The reply should hold only the lines below beginning at the one with "blue dumbbell [503,152,568,218]" and ending at the one with "orange cheese [362,385,394,418]", copied exactly, with every picture left out.

Source material Start Marker

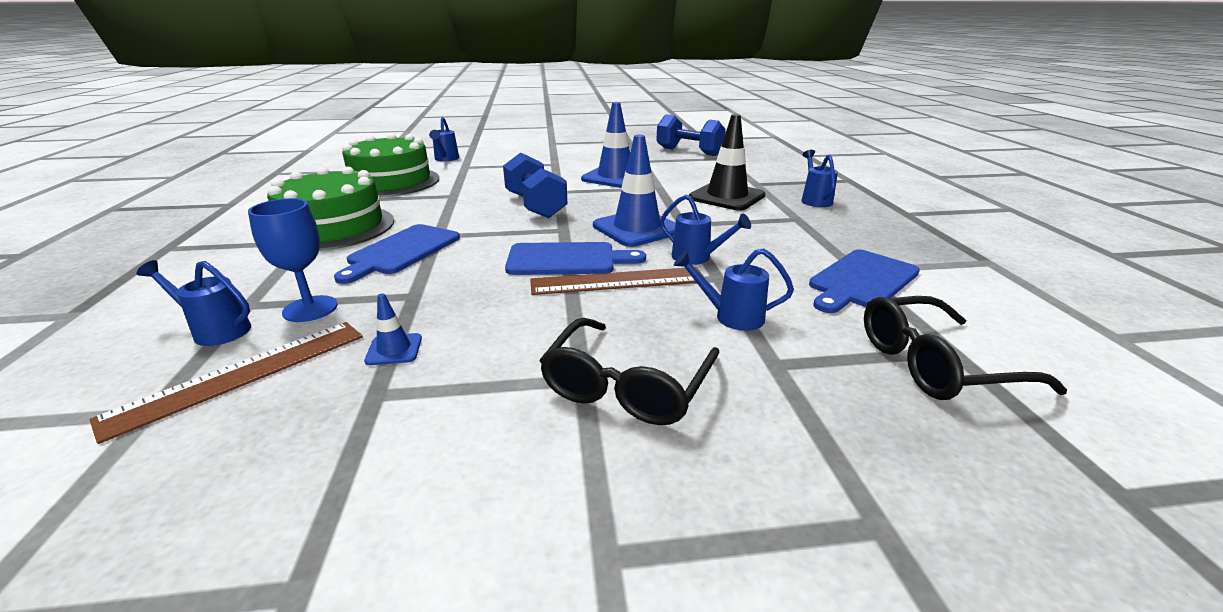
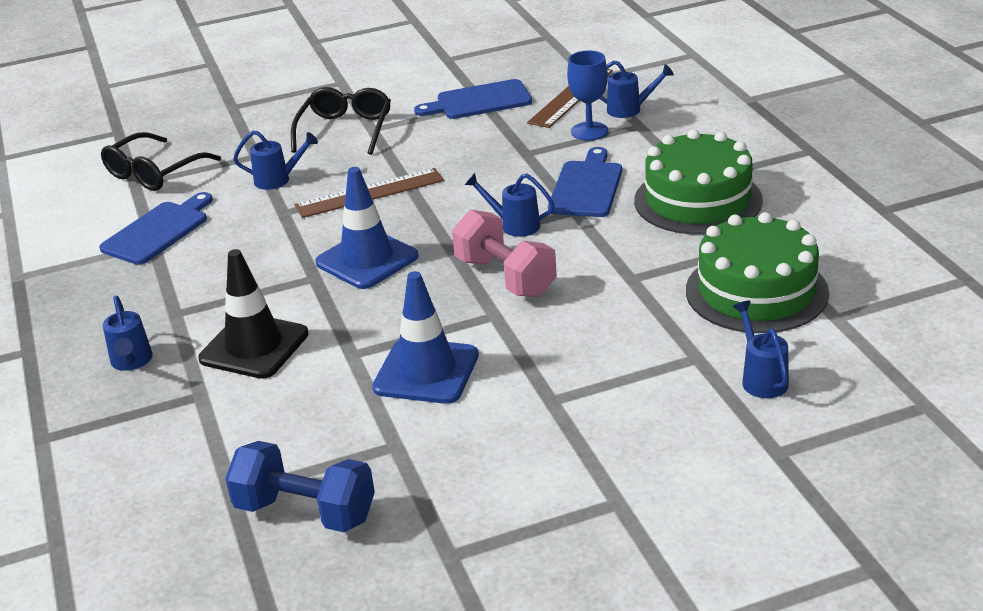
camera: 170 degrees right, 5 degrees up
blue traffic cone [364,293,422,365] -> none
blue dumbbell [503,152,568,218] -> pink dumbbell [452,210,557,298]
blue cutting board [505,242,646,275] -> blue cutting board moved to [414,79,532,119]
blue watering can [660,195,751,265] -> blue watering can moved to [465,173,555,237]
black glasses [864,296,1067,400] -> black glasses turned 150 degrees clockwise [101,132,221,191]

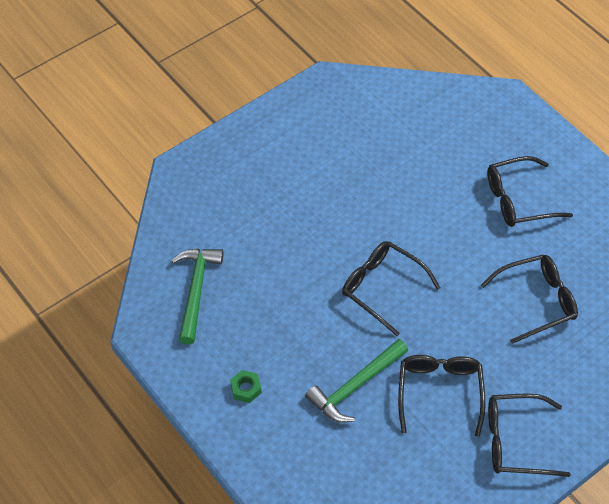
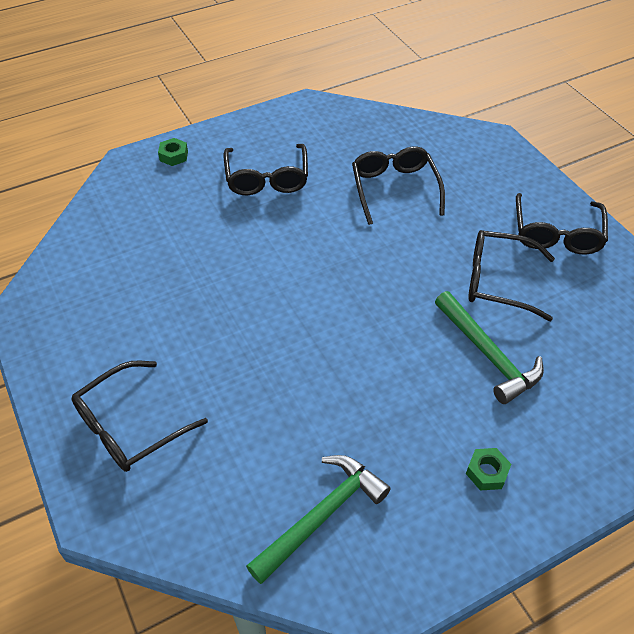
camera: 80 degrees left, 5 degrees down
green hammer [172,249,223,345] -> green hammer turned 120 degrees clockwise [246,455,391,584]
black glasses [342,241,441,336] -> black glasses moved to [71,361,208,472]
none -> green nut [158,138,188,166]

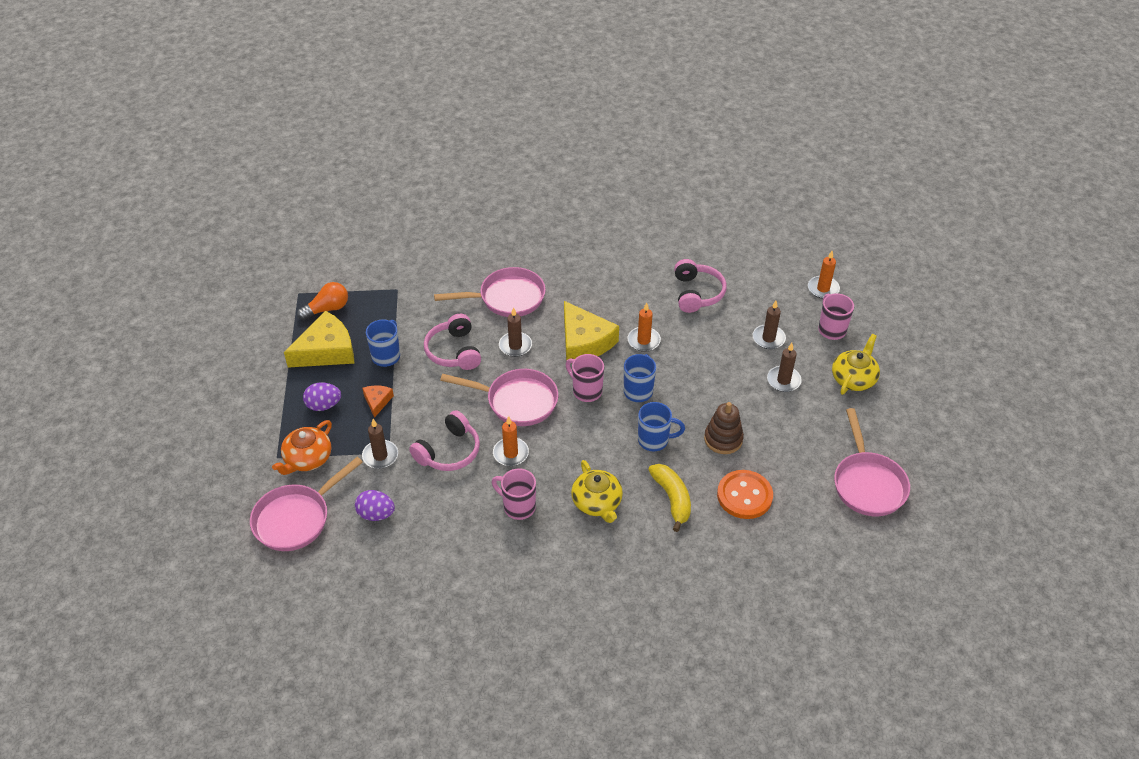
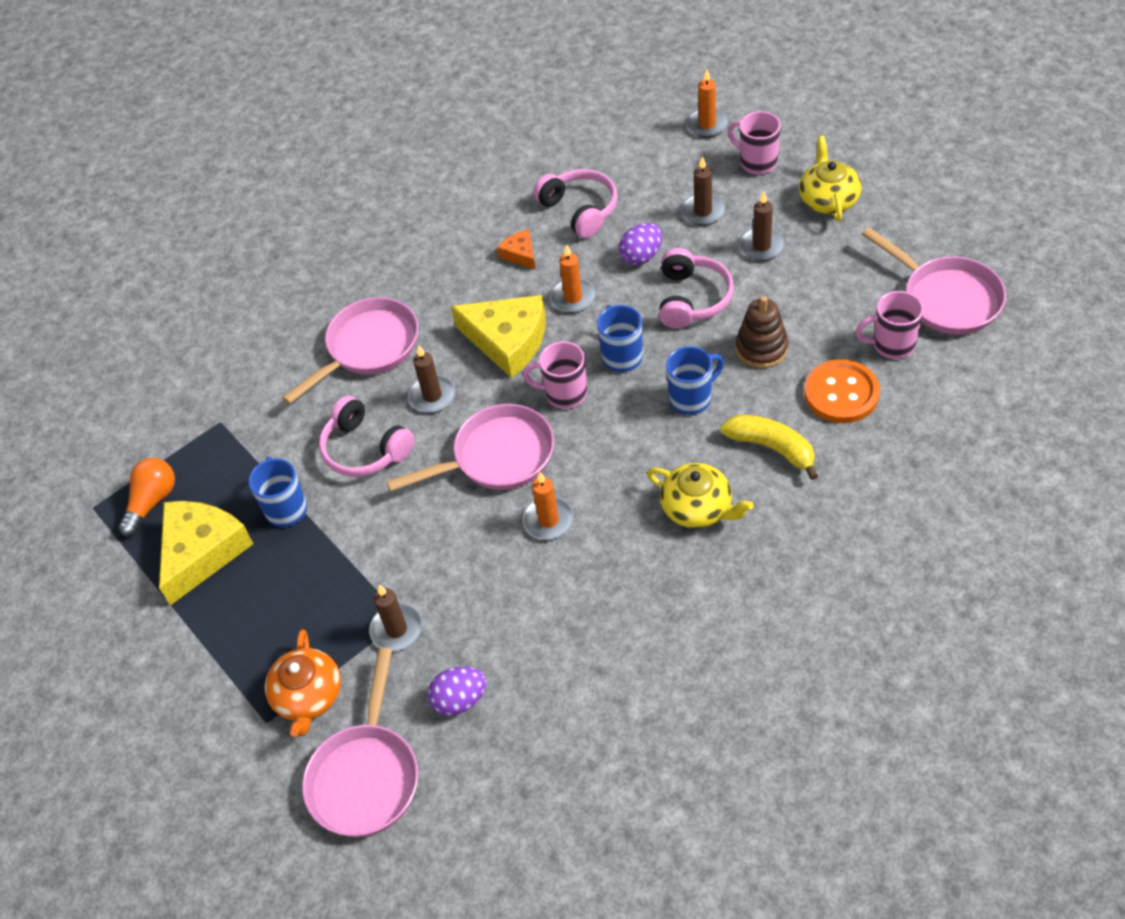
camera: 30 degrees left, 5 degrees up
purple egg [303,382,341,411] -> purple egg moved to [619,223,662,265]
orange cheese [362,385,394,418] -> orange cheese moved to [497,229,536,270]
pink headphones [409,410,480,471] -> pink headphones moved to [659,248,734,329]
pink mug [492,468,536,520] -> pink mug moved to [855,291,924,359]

Source material End Marker

Solution to this exercise:
blue dumbbell [503,152,568,218] -> pink dumbbell [452,210,557,298]
blue cutting board [505,242,646,275] -> blue cutting board moved to [414,79,532,119]
blue watering can [660,195,751,265] -> blue watering can moved to [465,173,555,237]
black glasses [864,296,1067,400] -> black glasses turned 150 degrees clockwise [101,132,221,191]

camera: 80 degrees left, 5 degrees down
green hammer [172,249,223,345] -> green hammer turned 120 degrees clockwise [246,455,391,584]
black glasses [342,241,441,336] -> black glasses moved to [71,361,208,472]
none -> green nut [158,138,188,166]

camera: 30 degrees left, 5 degrees up
purple egg [303,382,341,411] -> purple egg moved to [619,223,662,265]
orange cheese [362,385,394,418] -> orange cheese moved to [497,229,536,270]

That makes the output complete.